DESCRIPTION OF THE TASK – Lines with the word "left" are the answer; copy each of them from the data below.
PROVIDED INFORMATION START
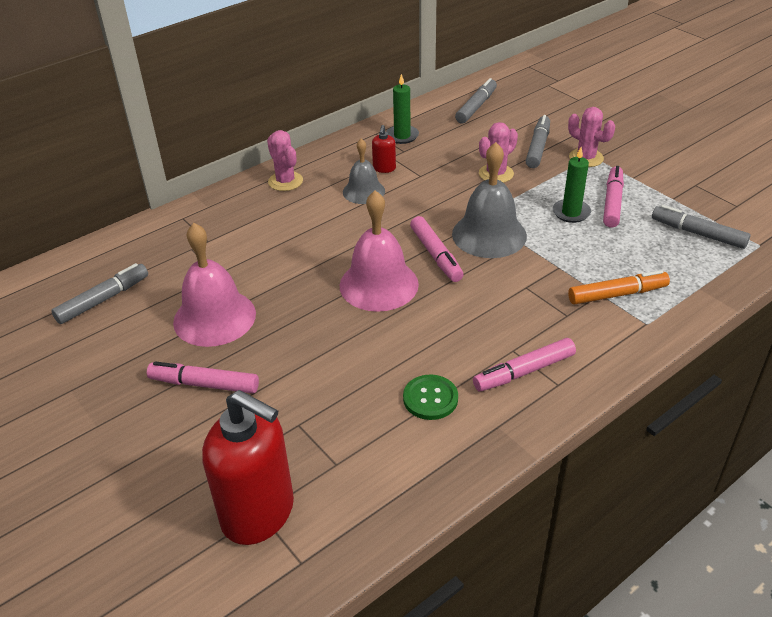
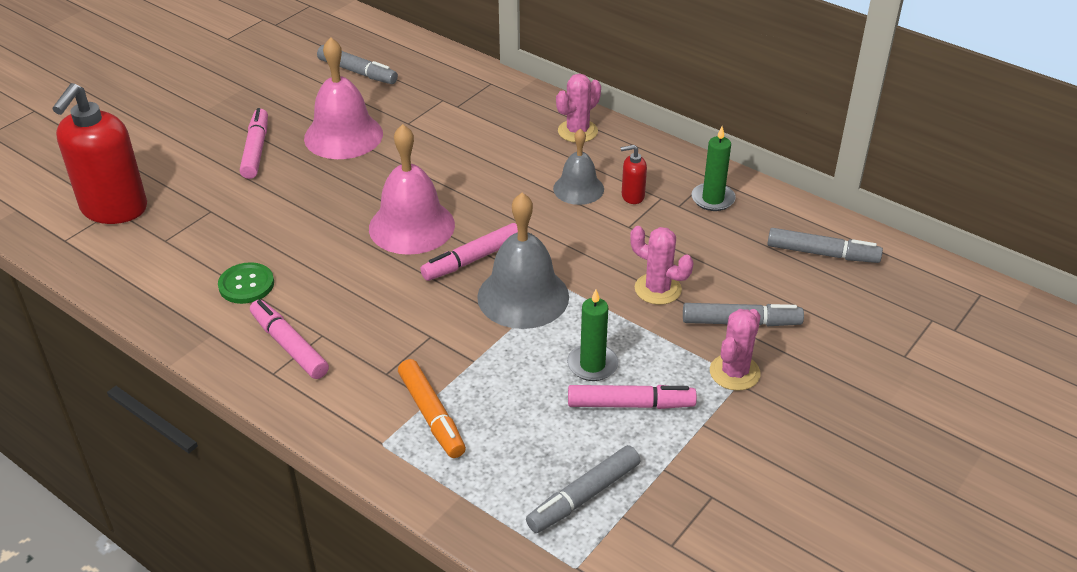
camera: 75 degrees right, 0 degrees up
grey marker [652,205,751,249] -> grey marker turned 150 degrees counterclockwise [526,445,640,533]

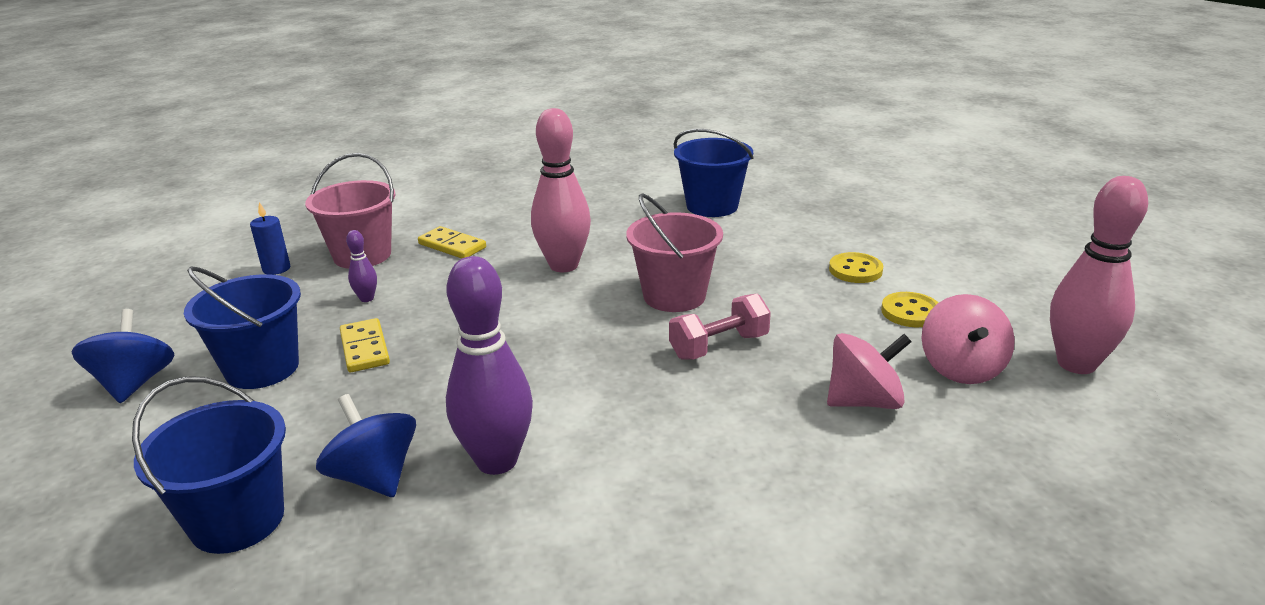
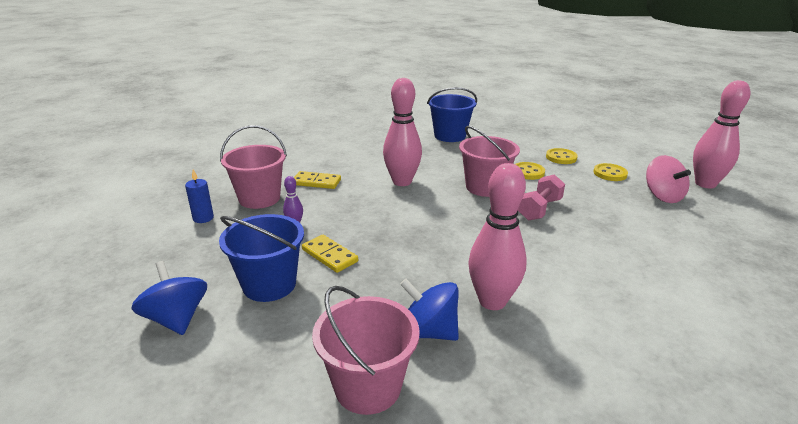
camera: 25 degrees left, 0 degrees up
blue bucket [132,376,286,554] -> pink bucket [312,286,420,415]
purple bowling pin [446,256,533,475] -> pink bowling pin [468,163,527,310]
pink spinning top [827,333,912,409] -> none
none -> yellow button [515,162,545,180]

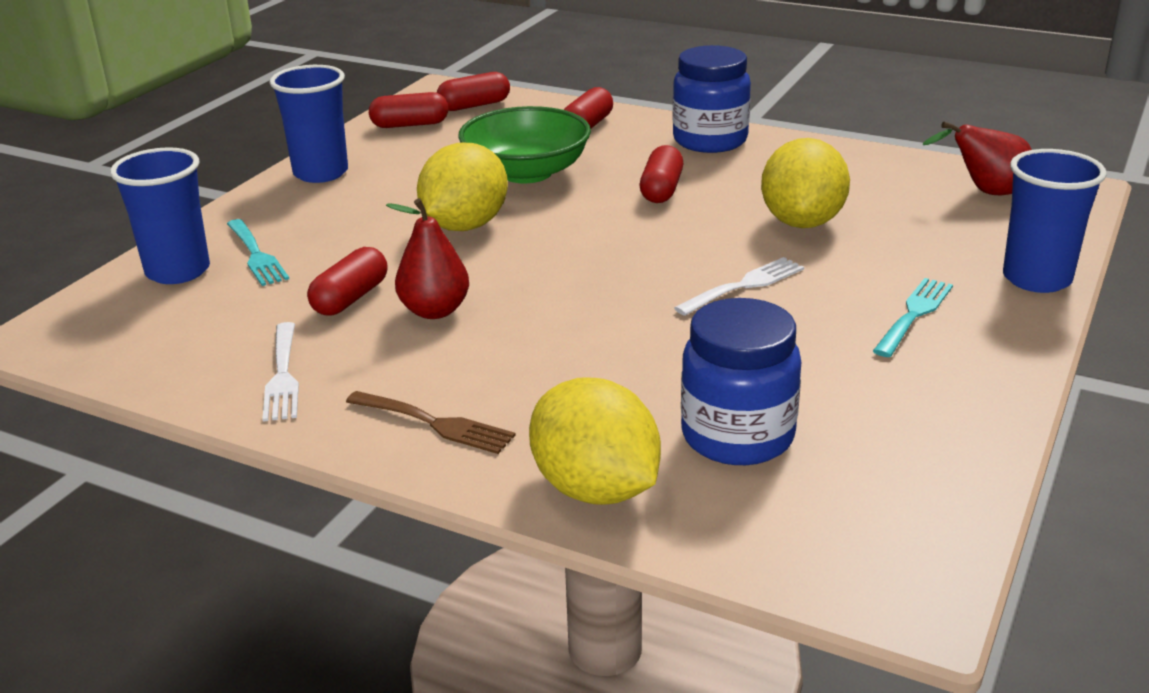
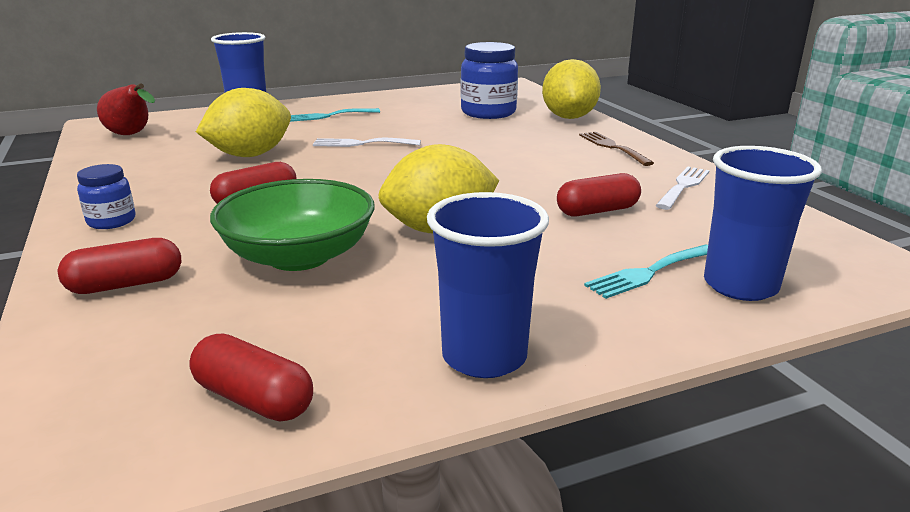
camera: 140 degrees left, 5 degrees down
turquoise fork [227,219,289,286] -> turquoise fork turned 135 degrees counterclockwise [584,244,708,299]
red pear [386,198,469,319] -> none
red capsule [437,72,510,111] -> none
blue jar [673,45,751,153] -> blue jar [77,164,135,229], size x0.55

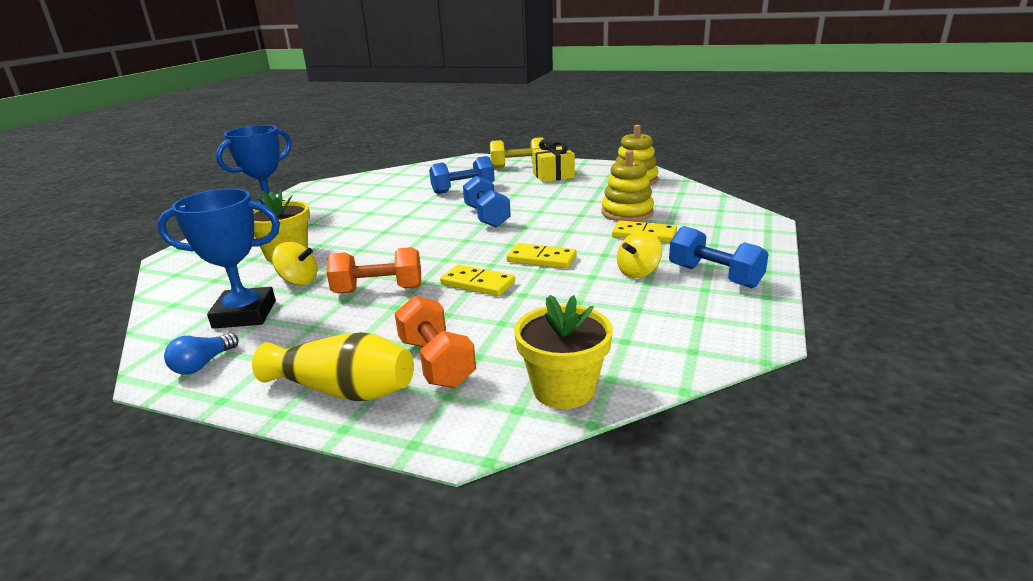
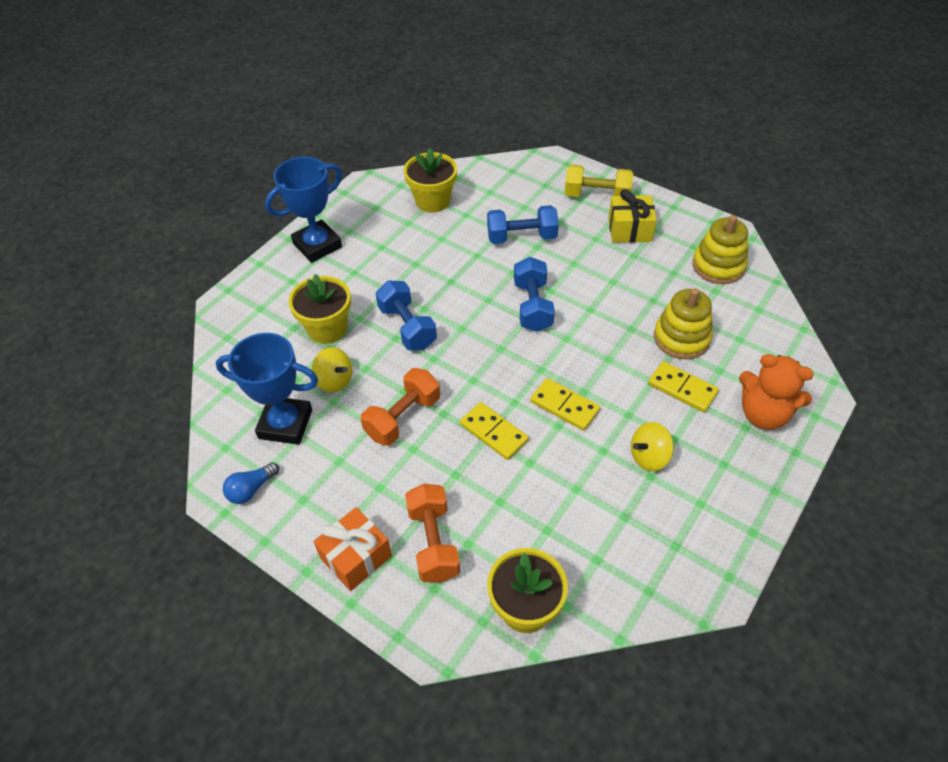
camera: 15 degrees right, 25 degrees up
yellow vase [252,332,414,401] -> orange gift [314,507,392,591]
orange dumbbell [326,247,421,293] -> orange dumbbell turned 60 degrees counterclockwise [361,368,440,446]
blue dumbbell [669,226,769,288] -> blue dumbbell moved to [375,281,437,350]
none -> yellow flower pot [404,148,457,212]
none -> orange teddy bear [739,354,814,430]

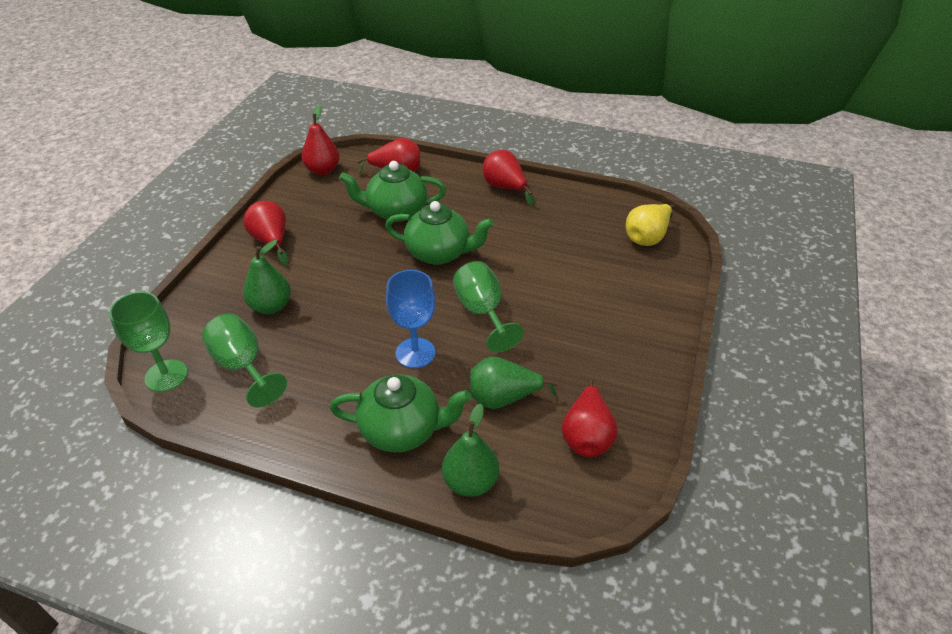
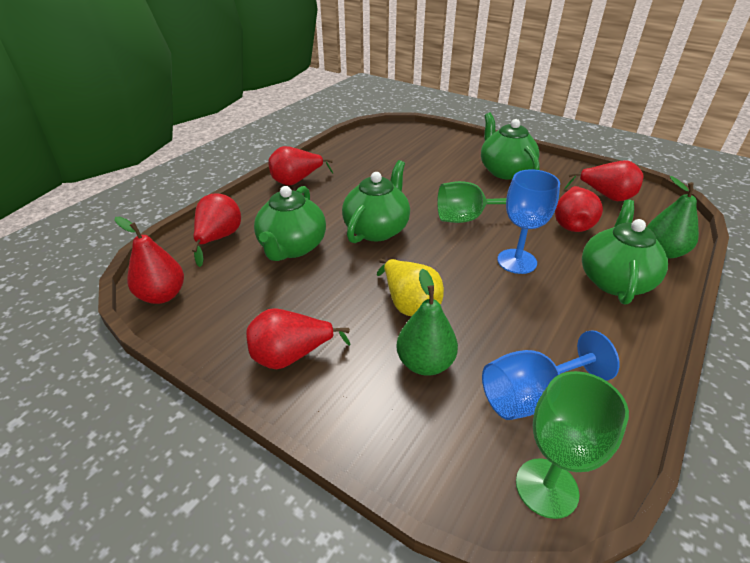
camera: 75 degrees left, 5 degrees down
green goblet [202,313,287,408] -> blue goblet [482,330,620,420]
green pear [470,357,558,409] -> red pear [555,186,603,232]
yellow pear [626,204,674,246] -> yellow pear moved to [377,259,444,316]
none -> green teapot [481,113,540,180]

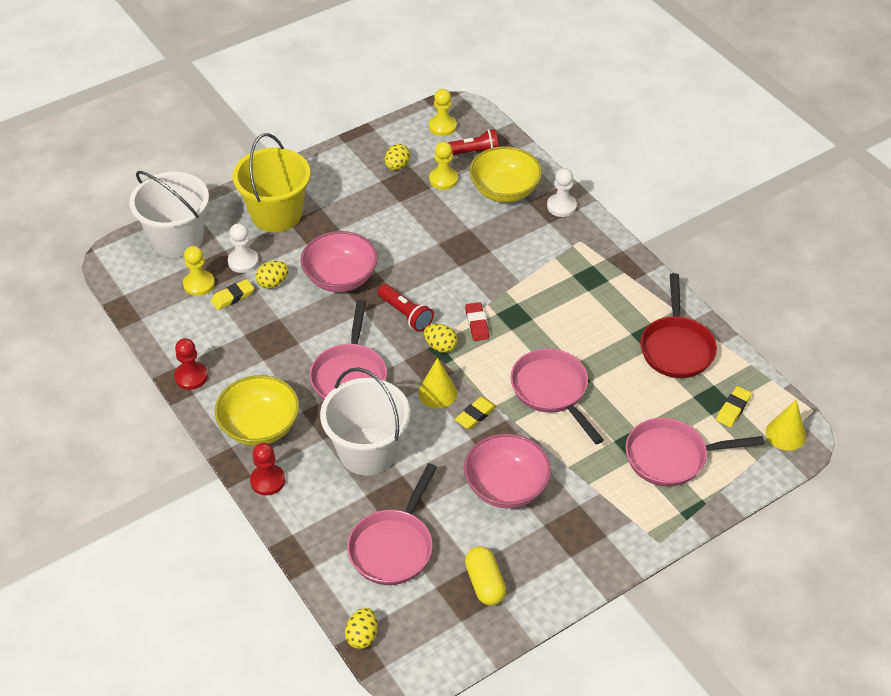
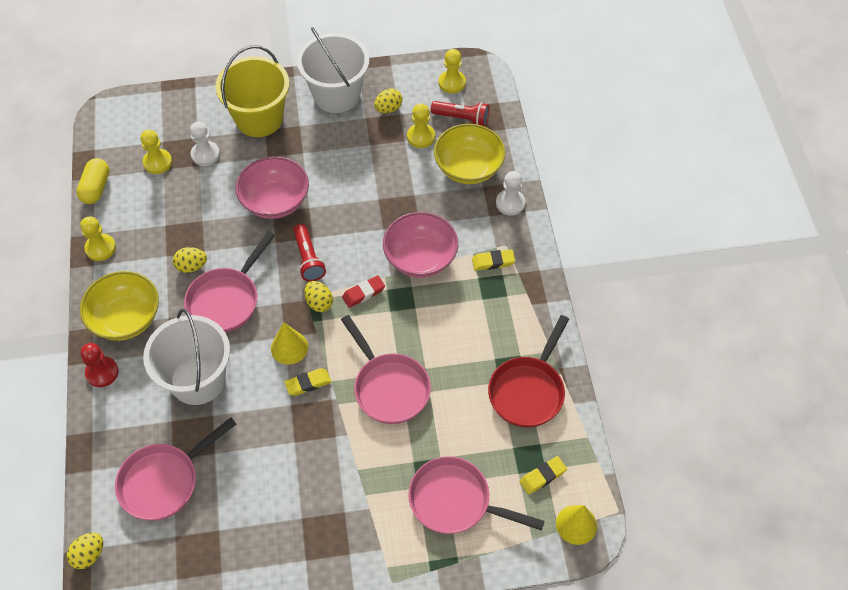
camera: 25 degrees right, 10 degrees up
white bucket [129,171,209,257] -> white bucket moved to [297,27,369,113]
red pawn [174,338,208,390] -> yellow pawn [80,216,116,261]
yellow eraser [211,279,254,310] -> yellow eraser moved to [472,249,515,271]
yellow egg [256,261,288,289] -> yellow egg moved to [173,247,207,273]
pink bowl [464,433,551,508] -> pink bowl moved to [383,212,458,278]
red eraser [465,302,489,341] -> red eraser turned 45 degrees clockwise [342,275,385,308]
yellow capsule [465,546,506,606] -> yellow capsule moved to [76,158,109,204]
pink pan [511,349,604,444] -> pink pan turned 150 degrees clockwise [341,315,431,424]

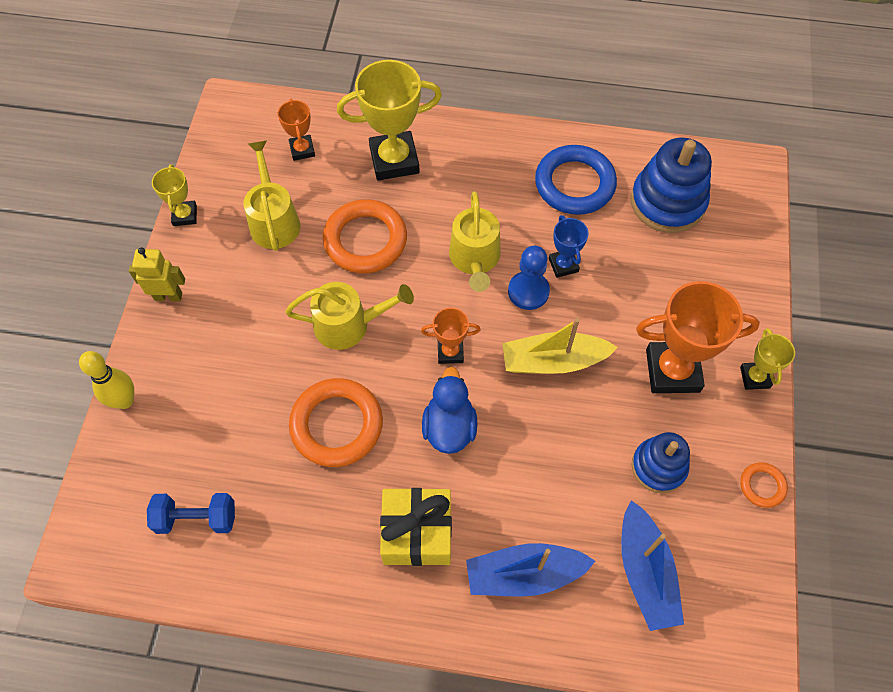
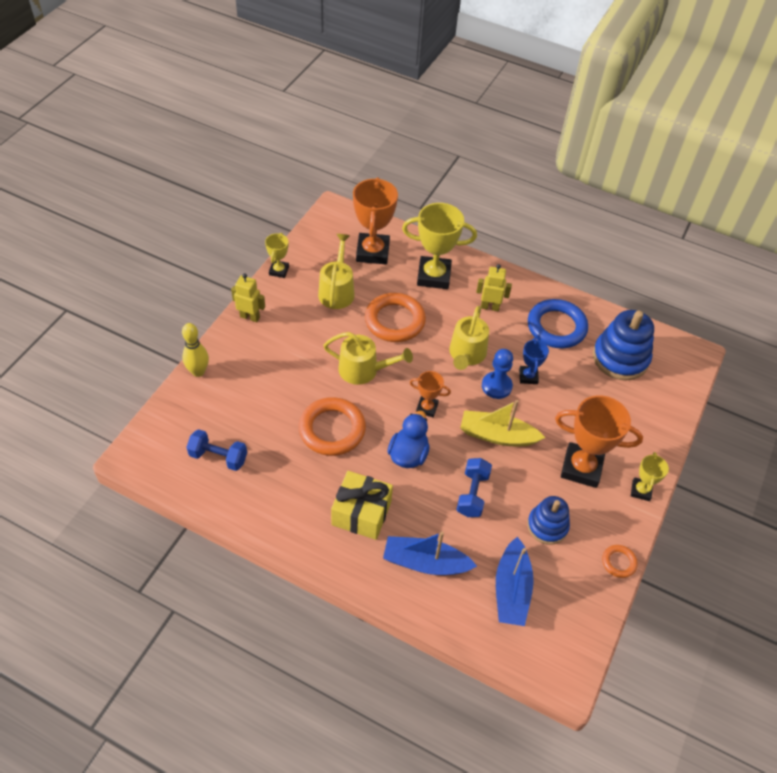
camera: 15 degrees right, 10 degrees down
orange trophy [278,99,315,161] -> orange trophy [353,177,398,264], size x1.92
none -> blue dumbbell [456,458,492,517]
none -> yellow robot [476,264,512,311]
PROVIDED INFORMATION END
EXPECTED ANSWER –
camera: 25 degrees left, 0 degrees up
camera: 140 degrees left, 5 degrees down
camera: 75 degrees left, 5 degrees down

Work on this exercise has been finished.